● Required action:
Everything in the listing below has to be repeated exactly, except the pictures.

● Exercise material:

● ● ● ● ●

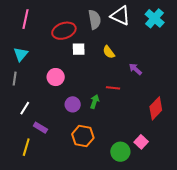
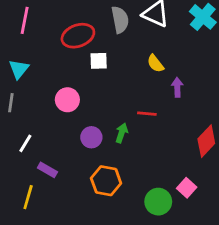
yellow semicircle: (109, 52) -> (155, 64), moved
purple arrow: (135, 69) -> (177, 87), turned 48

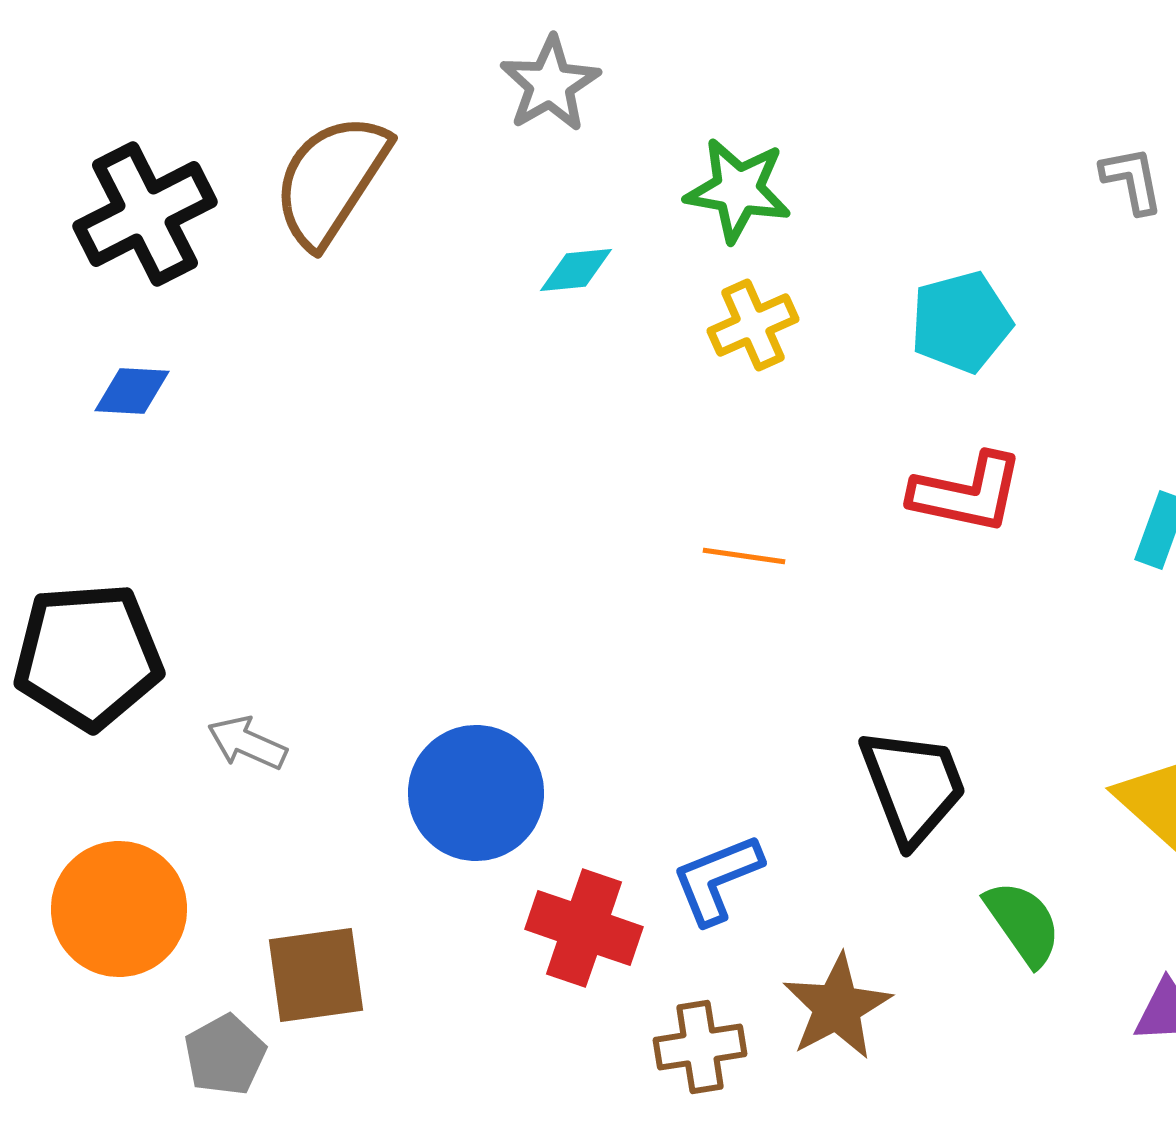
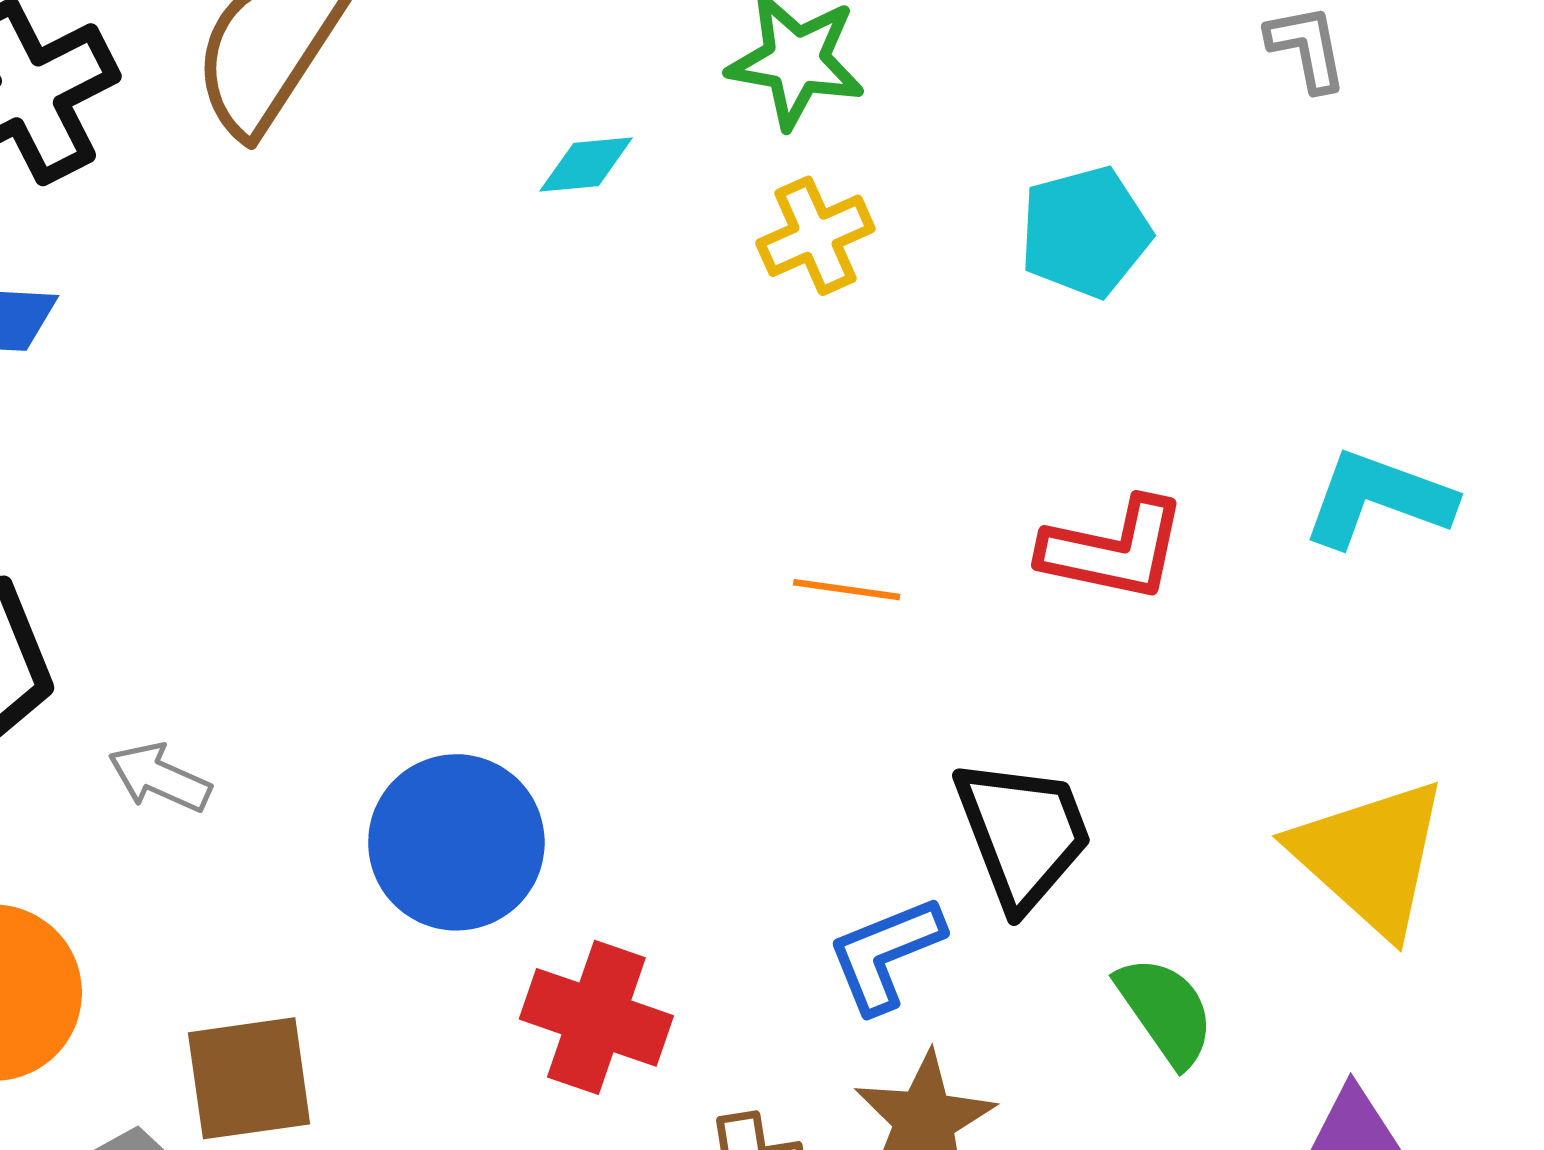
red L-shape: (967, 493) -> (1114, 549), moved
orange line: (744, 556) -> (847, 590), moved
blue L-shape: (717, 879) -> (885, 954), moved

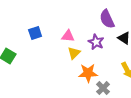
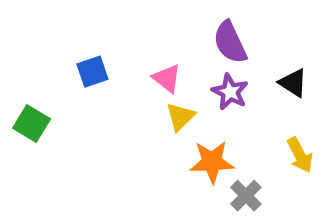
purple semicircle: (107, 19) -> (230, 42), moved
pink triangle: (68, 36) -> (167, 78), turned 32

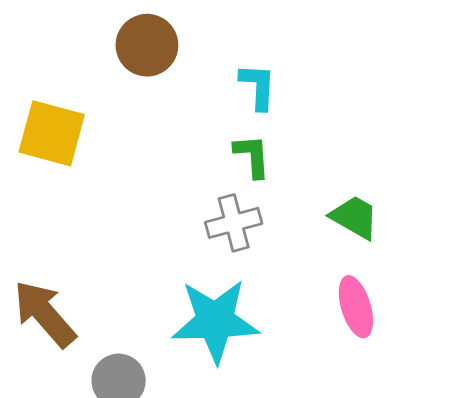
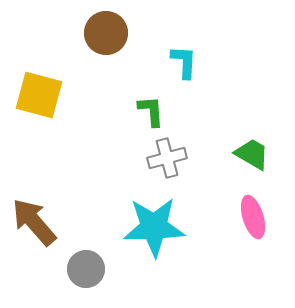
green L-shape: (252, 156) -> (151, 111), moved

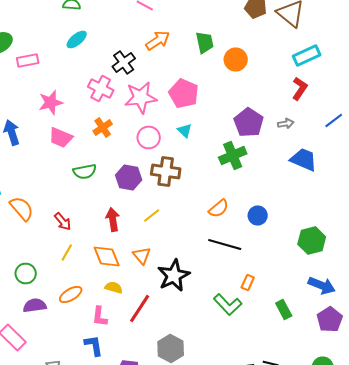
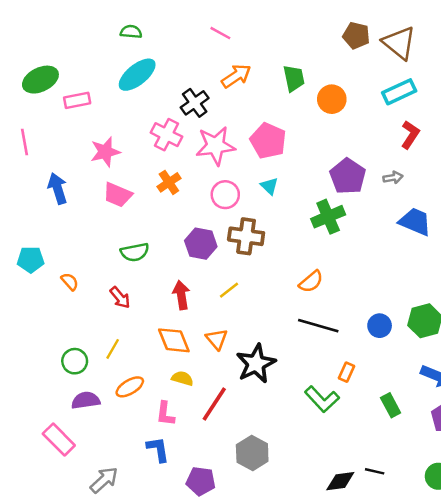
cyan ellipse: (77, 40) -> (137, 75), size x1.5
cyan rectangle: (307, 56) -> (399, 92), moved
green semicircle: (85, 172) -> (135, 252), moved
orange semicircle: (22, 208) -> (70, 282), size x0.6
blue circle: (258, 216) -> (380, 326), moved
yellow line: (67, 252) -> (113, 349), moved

● ● ● ● ●

● Result for this task:
yellow semicircle: (109, 52) -> (155, 64), moved
purple arrow: (135, 69) -> (177, 87), turned 48

red L-shape: (967, 493) -> (1114, 549), moved
orange line: (744, 556) -> (847, 590), moved
blue L-shape: (717, 879) -> (885, 954), moved

purple semicircle: (107, 19) -> (230, 42), moved
pink triangle: (68, 36) -> (167, 78), turned 32

green L-shape: (252, 156) -> (151, 111), moved

cyan ellipse: (77, 40) -> (137, 75), size x1.5
cyan rectangle: (307, 56) -> (399, 92), moved
green semicircle: (85, 172) -> (135, 252), moved
orange semicircle: (22, 208) -> (70, 282), size x0.6
blue circle: (258, 216) -> (380, 326), moved
yellow line: (67, 252) -> (113, 349), moved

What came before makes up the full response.